(Change listing data)
+++

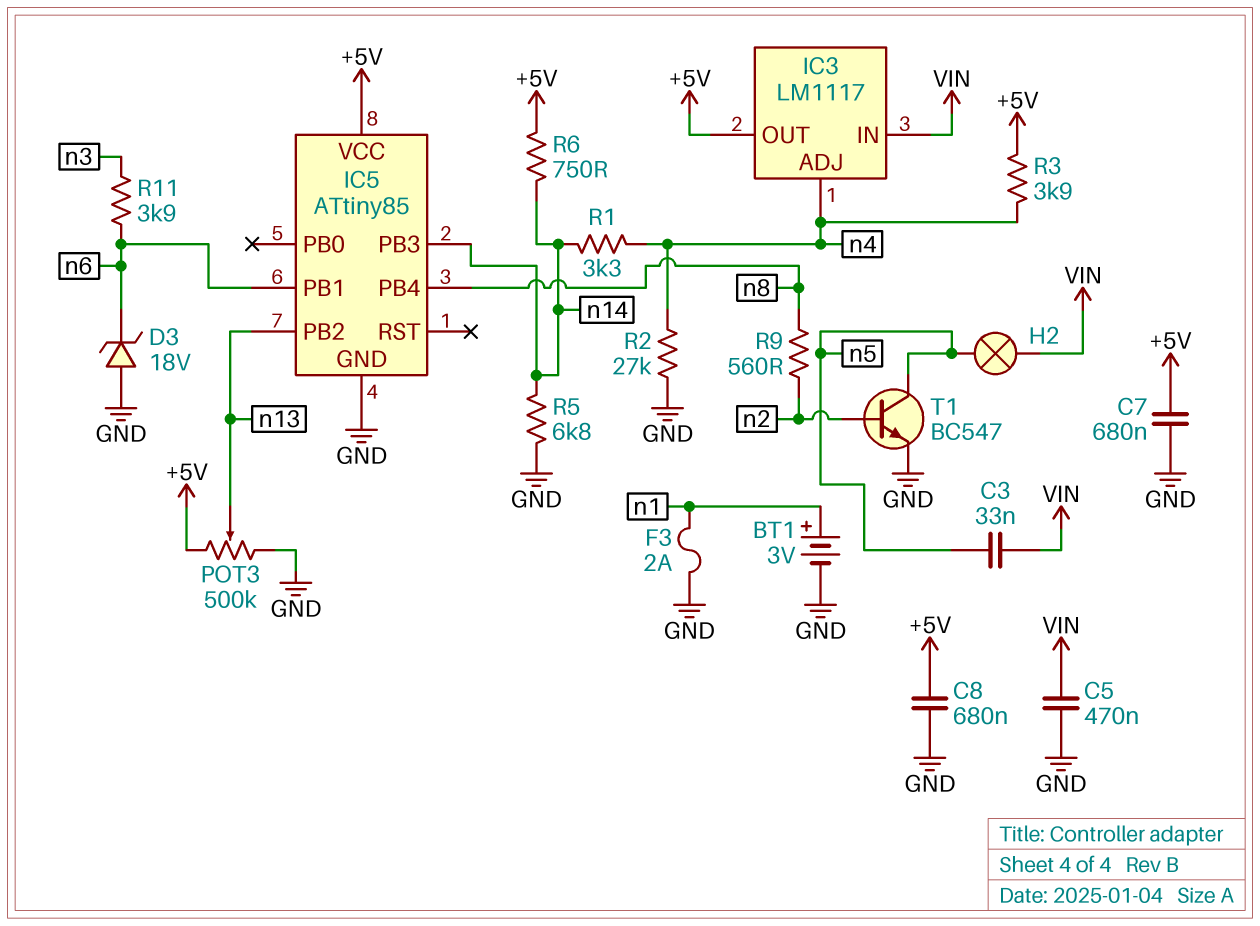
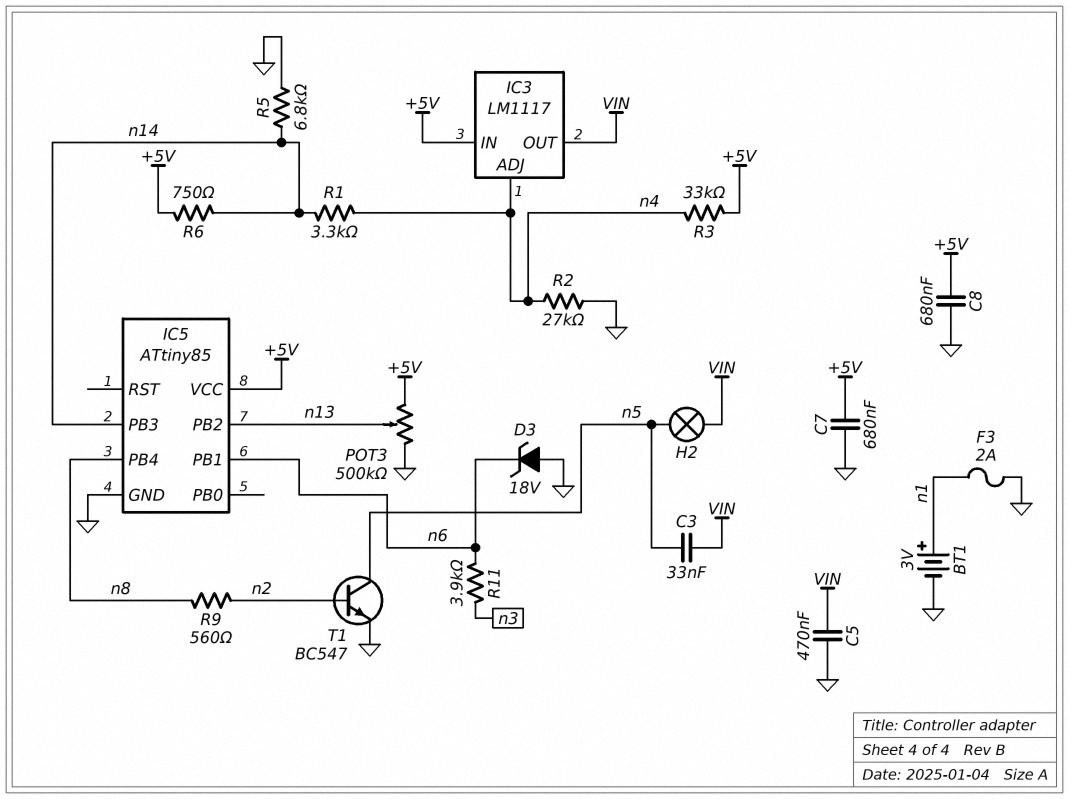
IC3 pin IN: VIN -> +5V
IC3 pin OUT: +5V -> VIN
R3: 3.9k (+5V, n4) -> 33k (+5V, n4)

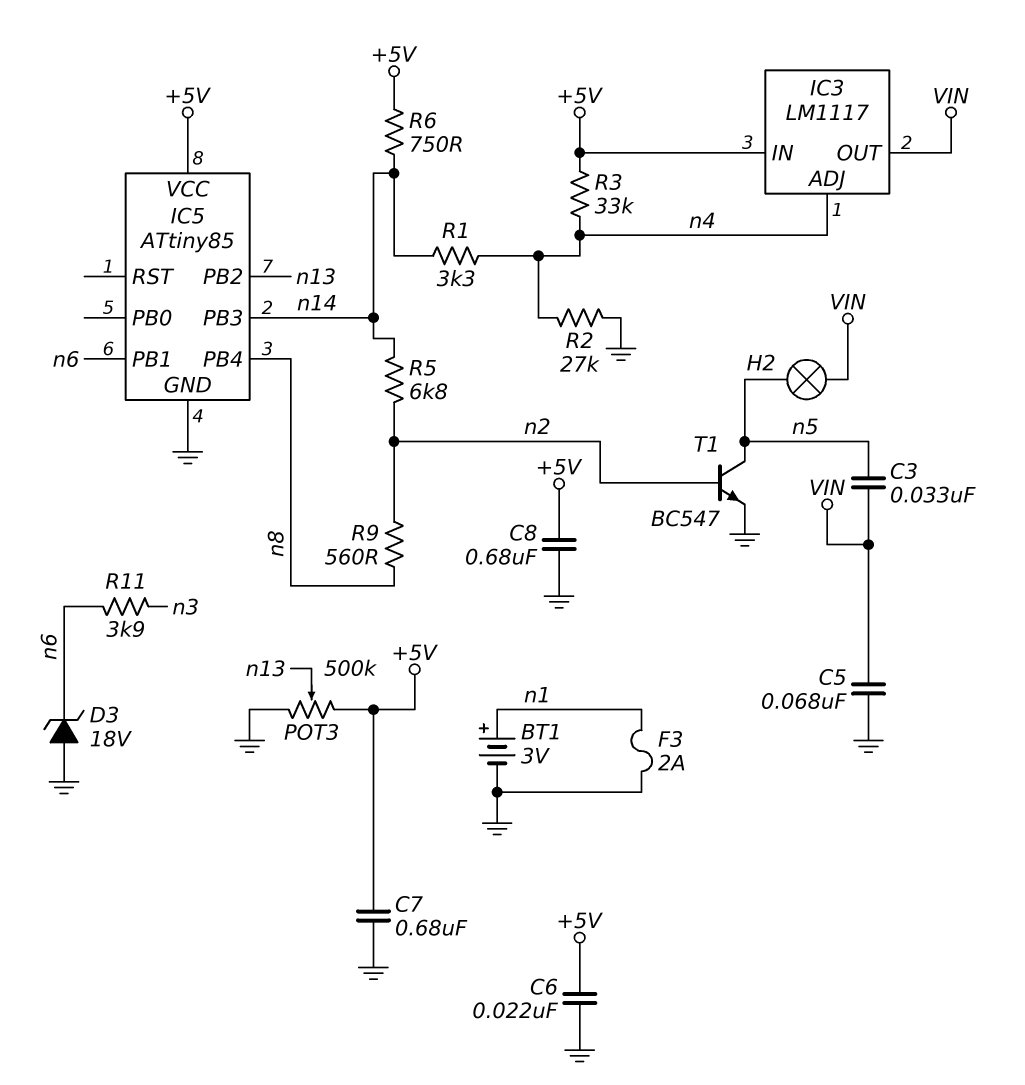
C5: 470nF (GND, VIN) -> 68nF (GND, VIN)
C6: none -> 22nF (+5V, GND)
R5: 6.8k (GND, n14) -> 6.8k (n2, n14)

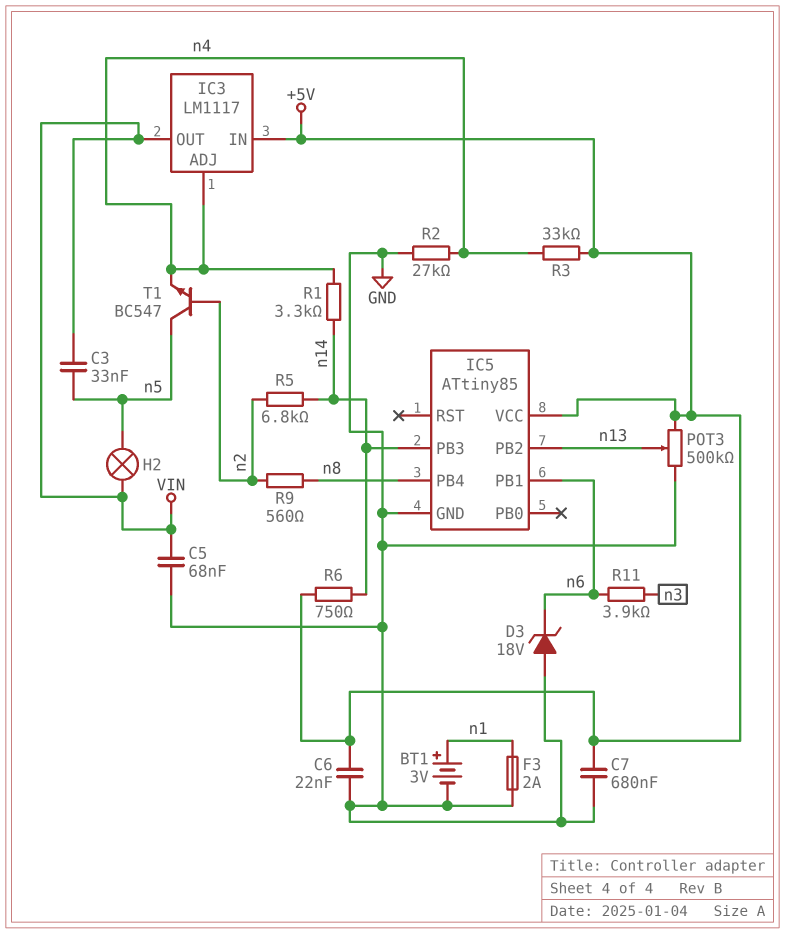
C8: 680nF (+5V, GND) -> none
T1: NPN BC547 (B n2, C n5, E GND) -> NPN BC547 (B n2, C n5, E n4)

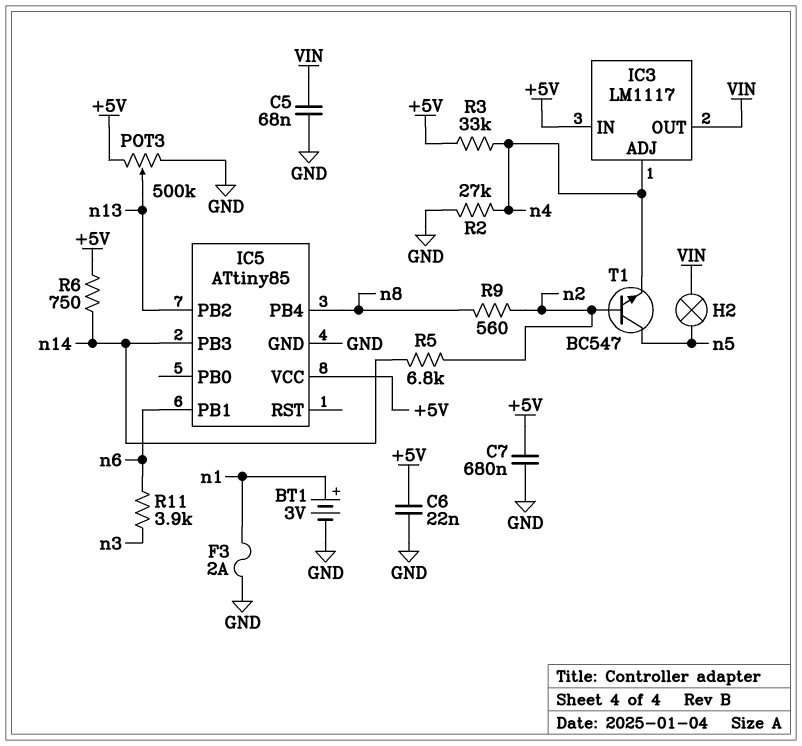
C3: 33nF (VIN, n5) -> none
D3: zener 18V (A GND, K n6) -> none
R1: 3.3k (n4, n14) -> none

+++

Line by line, write out the entries exactly, and leave the pictures out.

# [Reply]
IC3 pin IN: VIN -> +5V
IC3 pin OUT: +5V -> VIN
R3: 3.9k (+5V, n4) -> 33k (+5V, n4)

C5: 470nF (GND, VIN) -> 68nF (GND, VIN)
C6: none -> 22nF (+5V, GND)
R5: 6.8k (GND, n14) -> 6.8k (n2, n14)

C8: 680nF (+5V, GND) -> none
T1: NPN BC547 (B n2, C n5, E GND) -> NPN BC547 (B n2, C n5, E n4)

C3: 33nF (VIN, n5) -> none
D3: zener 18V (A GND, K n6) -> none
R1: 3.3k (n4, n14) -> none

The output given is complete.